## [TASK PROMPT]
Lines holding the string "purple" are the ones to copy; find them all in the data.

## [Data extracted from a collection]
══════════════════════════════

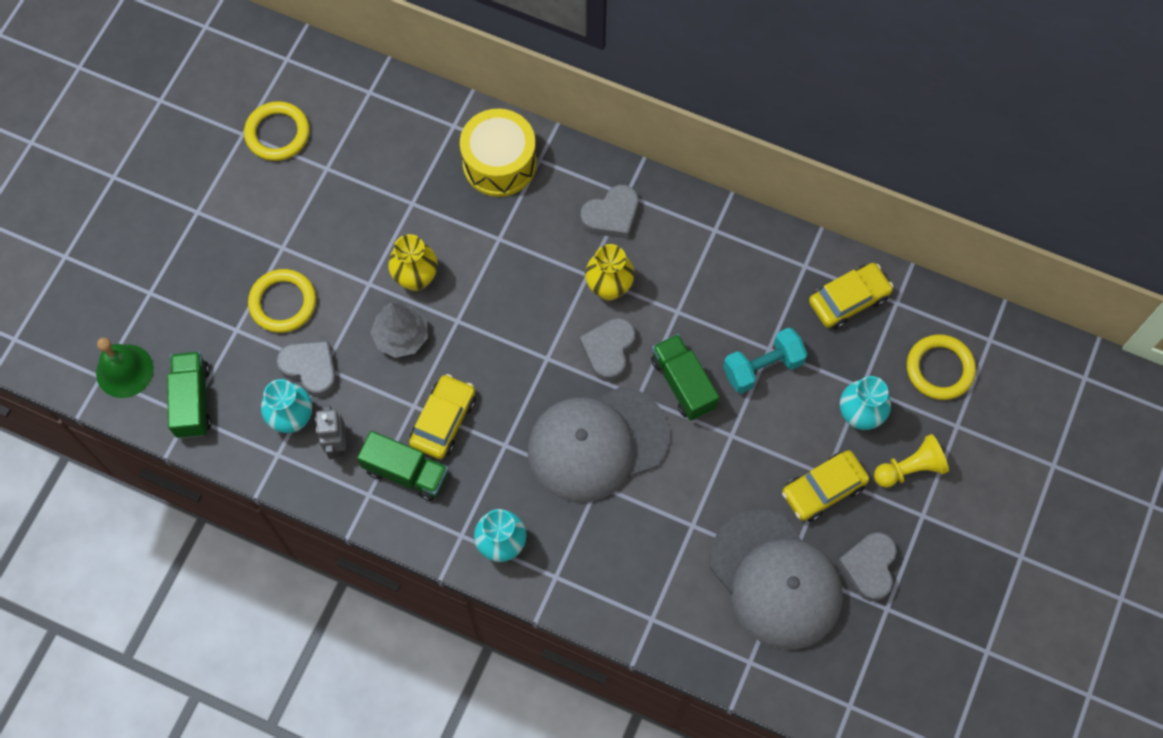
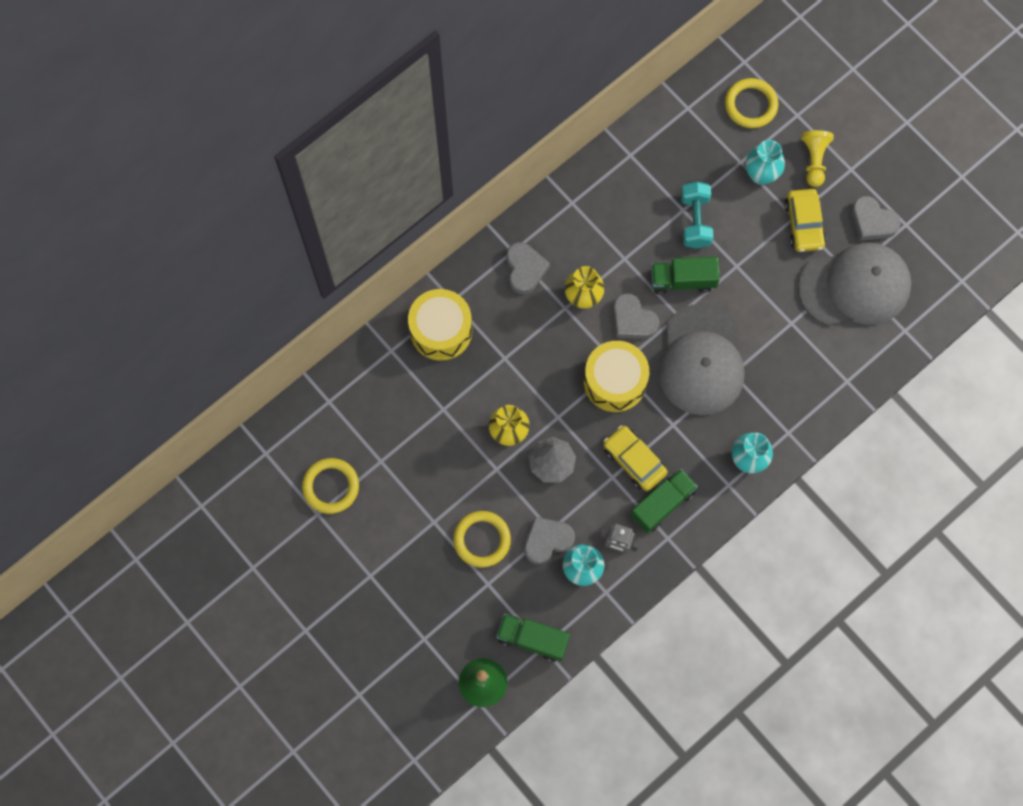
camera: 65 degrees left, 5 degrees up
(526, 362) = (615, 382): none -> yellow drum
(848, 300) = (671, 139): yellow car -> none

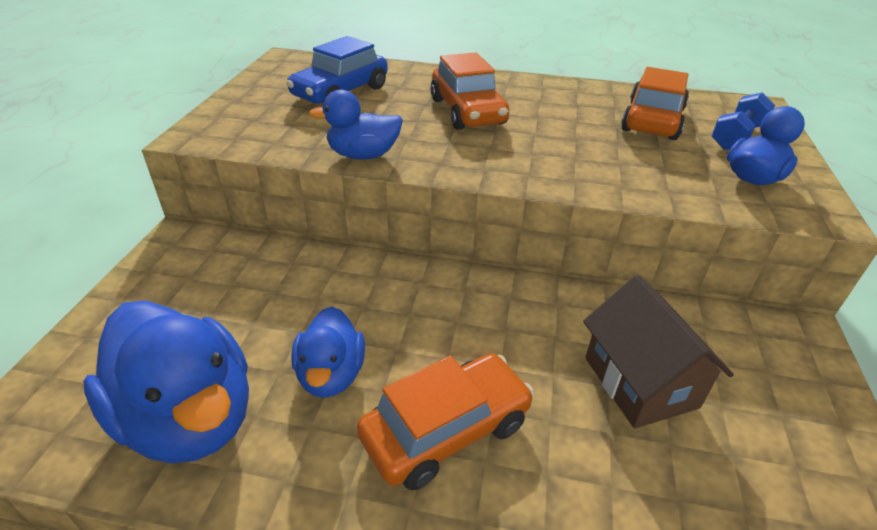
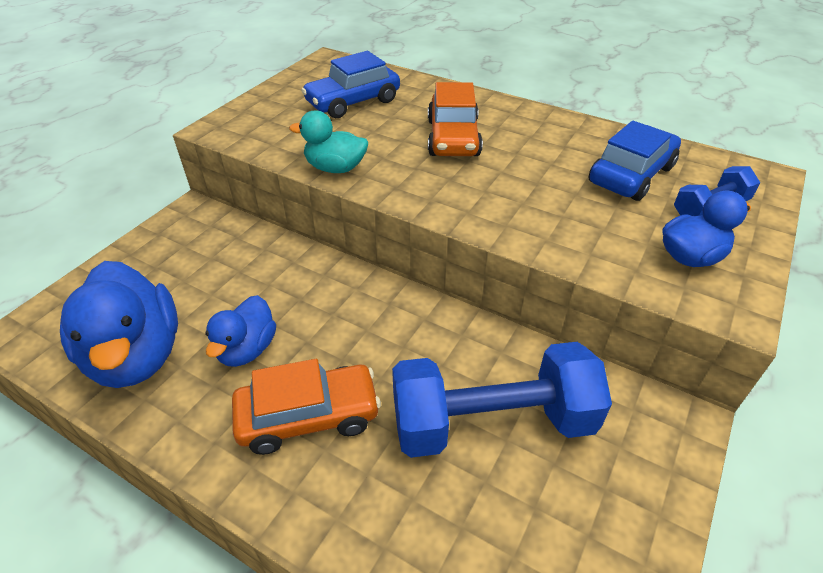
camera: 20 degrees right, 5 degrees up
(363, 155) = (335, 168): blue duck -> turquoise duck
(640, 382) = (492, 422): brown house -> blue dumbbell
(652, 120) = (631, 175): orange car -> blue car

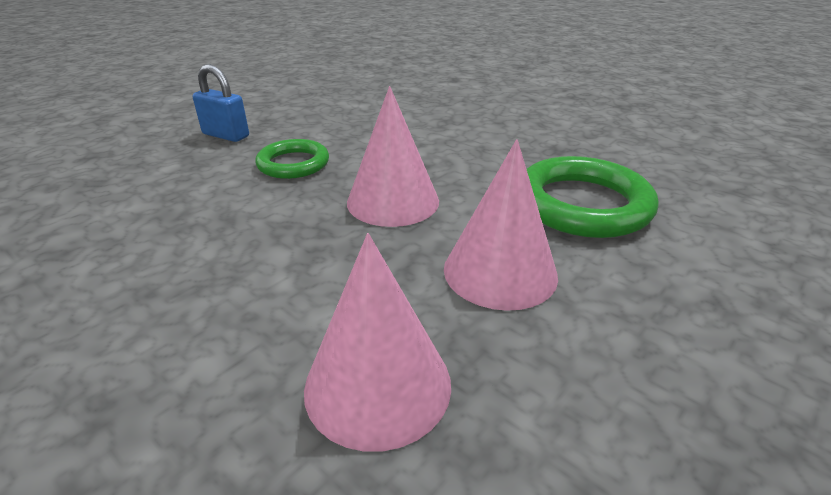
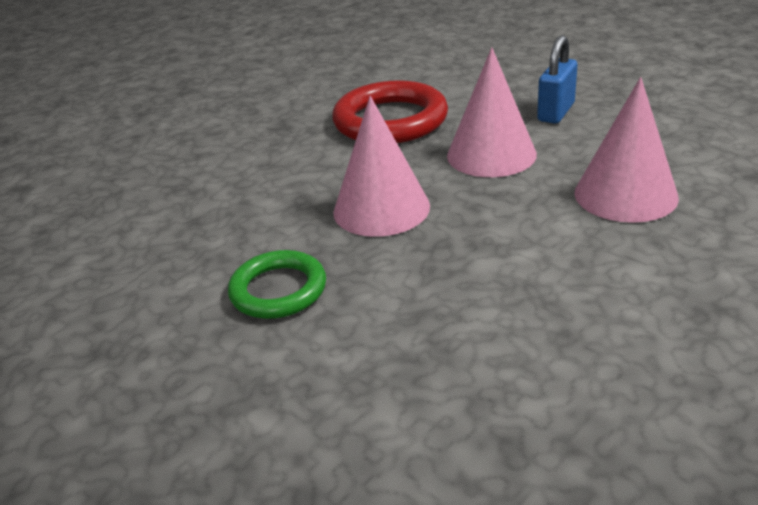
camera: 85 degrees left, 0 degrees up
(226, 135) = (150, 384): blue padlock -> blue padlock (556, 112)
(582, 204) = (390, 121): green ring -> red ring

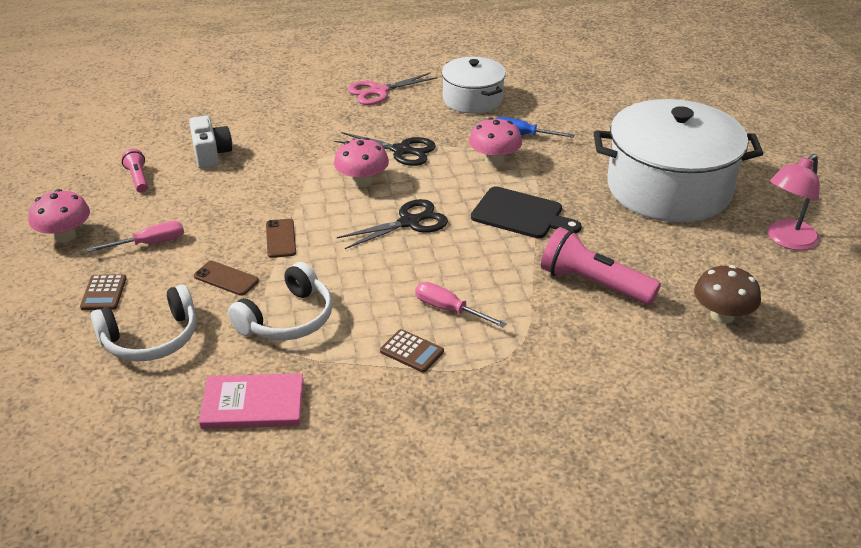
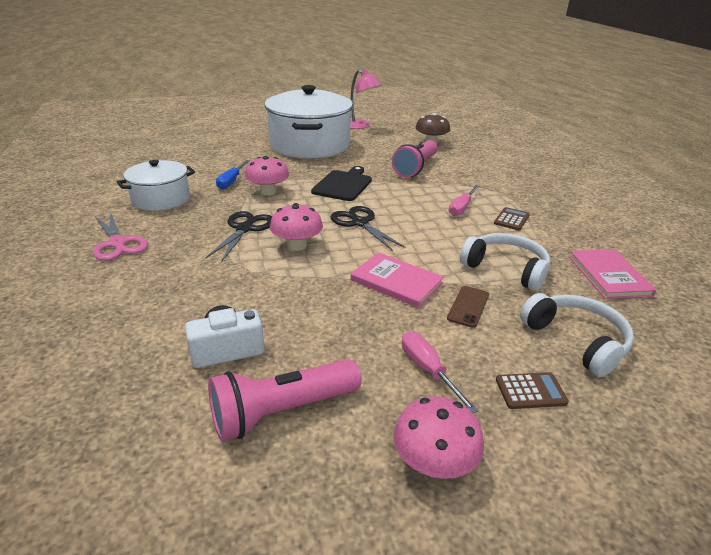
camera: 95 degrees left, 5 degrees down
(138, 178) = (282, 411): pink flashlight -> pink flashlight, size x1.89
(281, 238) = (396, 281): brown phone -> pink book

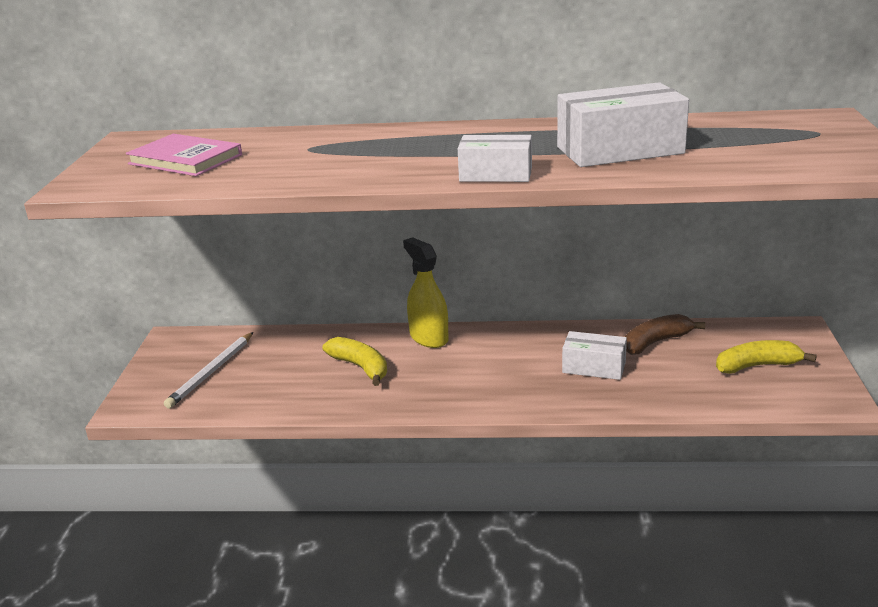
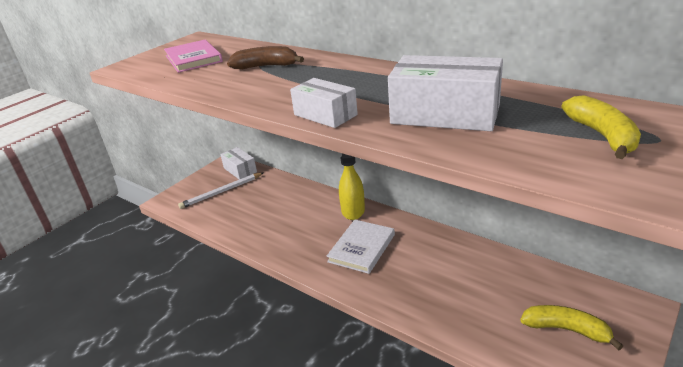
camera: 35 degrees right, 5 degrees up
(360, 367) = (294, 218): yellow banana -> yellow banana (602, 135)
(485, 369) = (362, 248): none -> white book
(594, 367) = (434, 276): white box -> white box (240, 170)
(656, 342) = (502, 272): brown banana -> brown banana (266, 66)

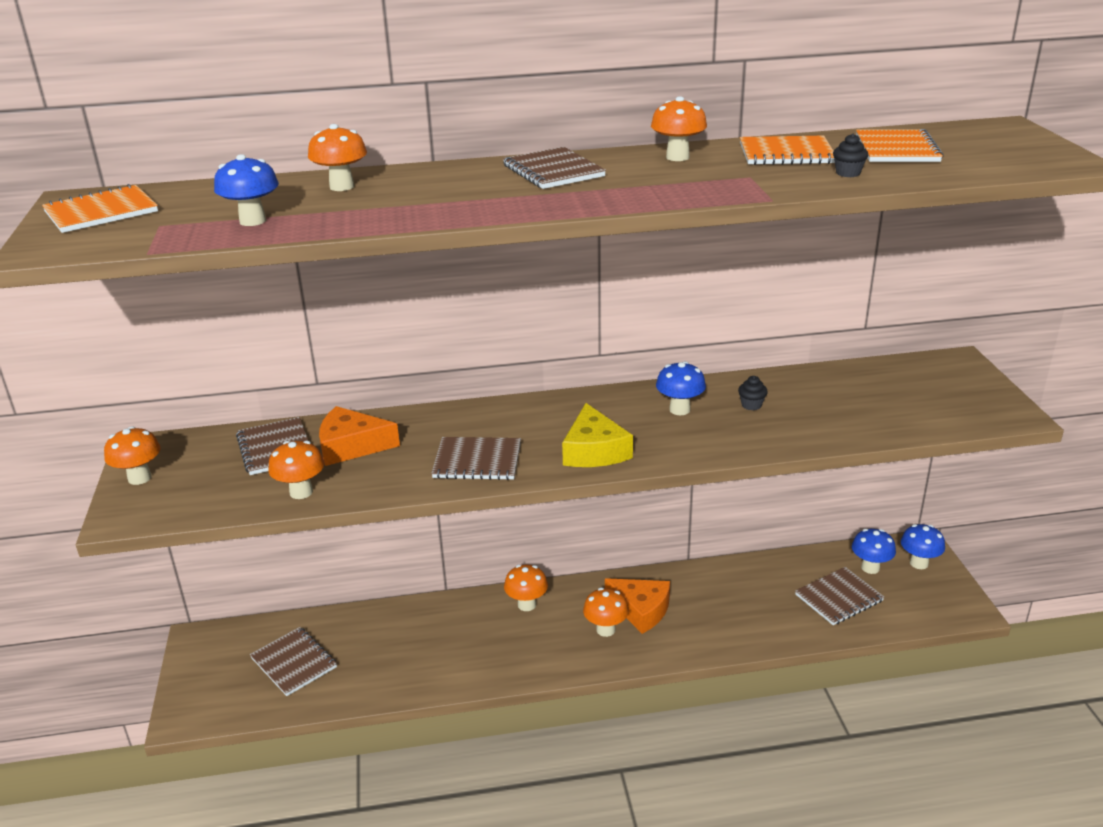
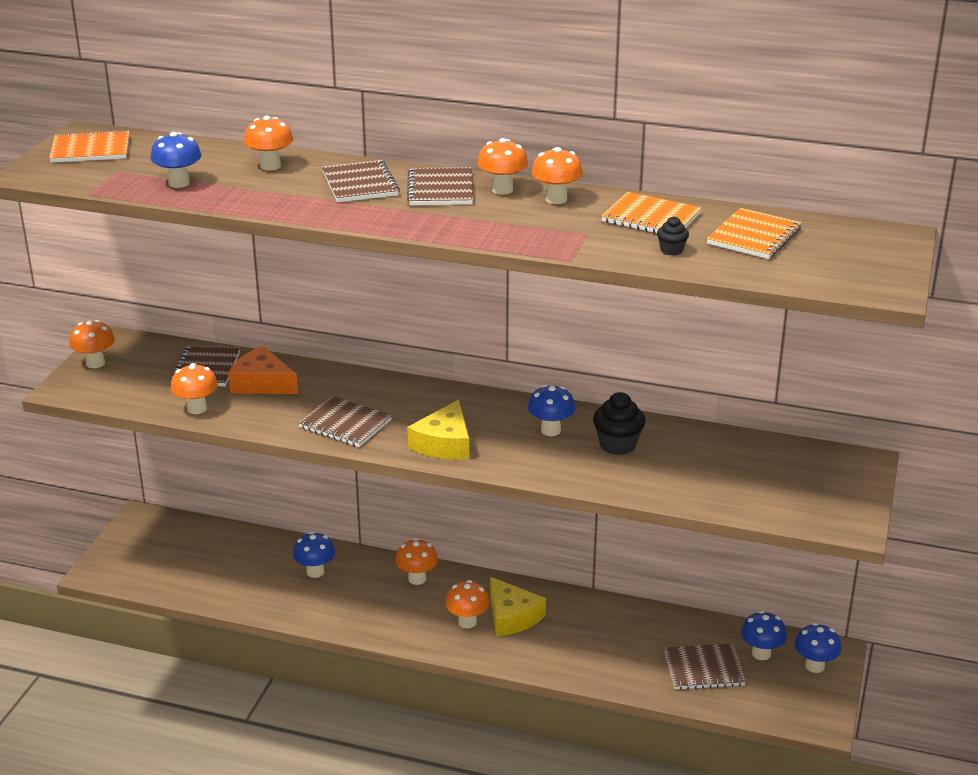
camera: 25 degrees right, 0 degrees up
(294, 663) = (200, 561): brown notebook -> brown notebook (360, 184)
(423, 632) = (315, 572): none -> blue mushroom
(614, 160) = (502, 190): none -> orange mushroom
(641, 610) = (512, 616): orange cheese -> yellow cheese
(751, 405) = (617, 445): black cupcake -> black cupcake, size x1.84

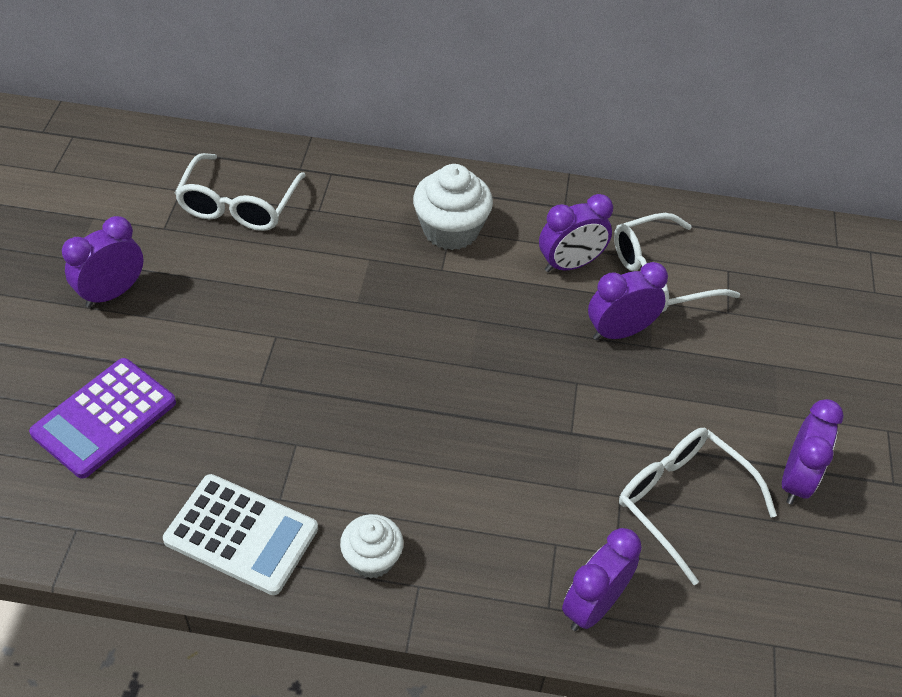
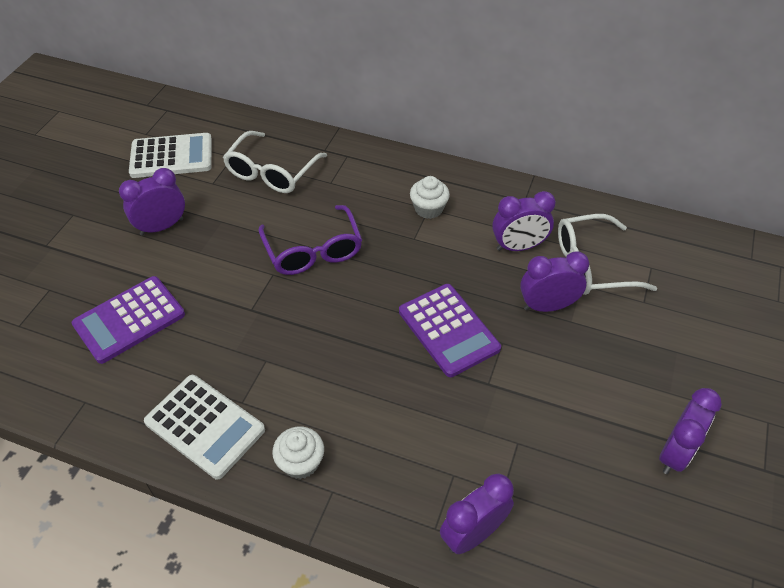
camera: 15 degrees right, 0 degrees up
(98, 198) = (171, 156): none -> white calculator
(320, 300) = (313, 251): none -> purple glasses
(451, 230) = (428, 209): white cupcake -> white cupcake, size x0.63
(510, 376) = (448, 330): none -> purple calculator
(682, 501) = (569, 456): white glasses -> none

══════════════════════════════

## [ANSWER FOR THE TASK]
(320, 300) = (313, 251): none -> purple glasses
(510, 376) = (448, 330): none -> purple calculator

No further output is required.